§ WORK INSTRUCTION
With the line containing "(209, 158) = (277, 491): turquoise" as the first and the final line of the entries as the last, repeat exactly the lines in that span, including both.

Dataset excerpts:
================================

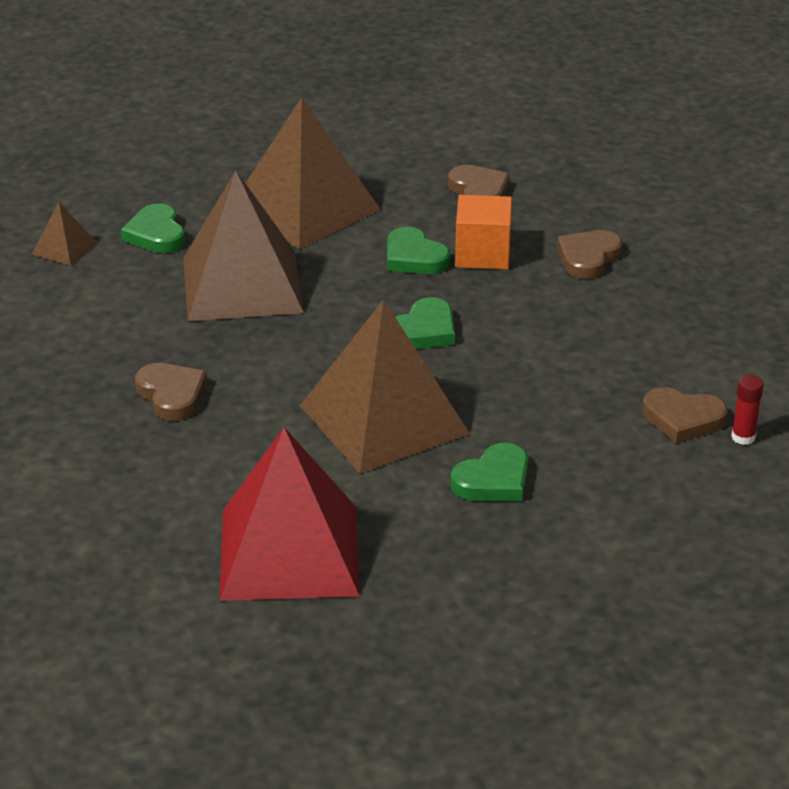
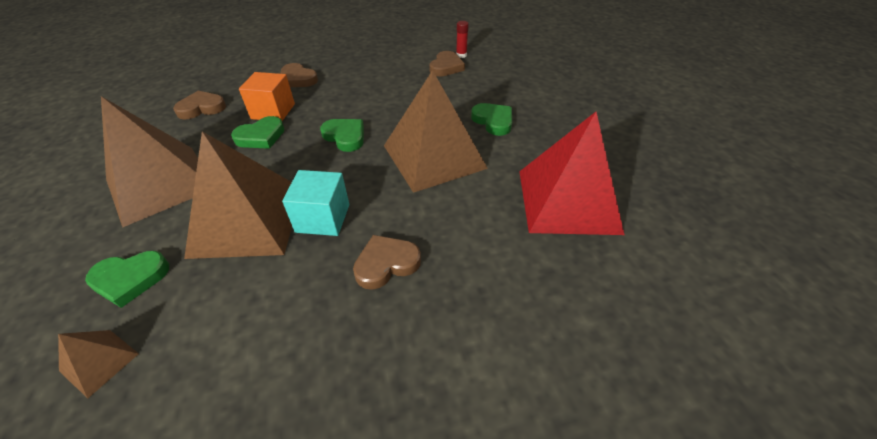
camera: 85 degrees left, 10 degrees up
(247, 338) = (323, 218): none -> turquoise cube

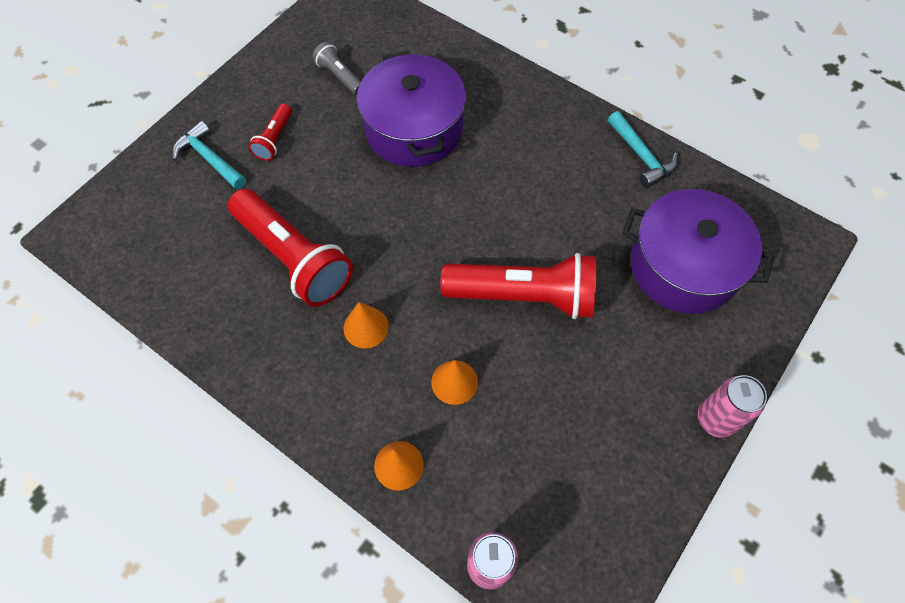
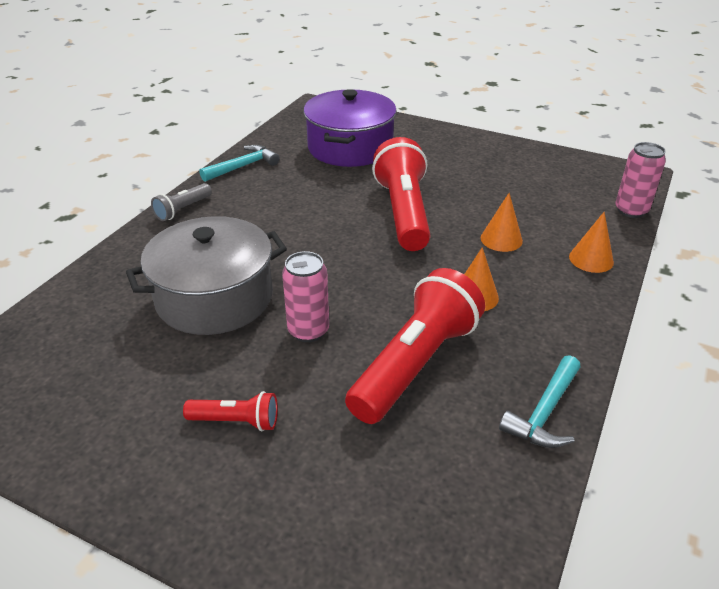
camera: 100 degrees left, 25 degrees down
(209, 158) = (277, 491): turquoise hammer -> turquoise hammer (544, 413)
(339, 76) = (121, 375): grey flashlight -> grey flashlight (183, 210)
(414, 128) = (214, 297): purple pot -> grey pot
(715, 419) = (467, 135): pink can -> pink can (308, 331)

================================

§ ANSWER BELOW
(209, 158) = (277, 491): turquoise hammer -> turquoise hammer (544, 413)
(339, 76) = (121, 375): grey flashlight -> grey flashlight (183, 210)
(414, 128) = (214, 297): purple pot -> grey pot
(715, 419) = (467, 135): pink can -> pink can (308, 331)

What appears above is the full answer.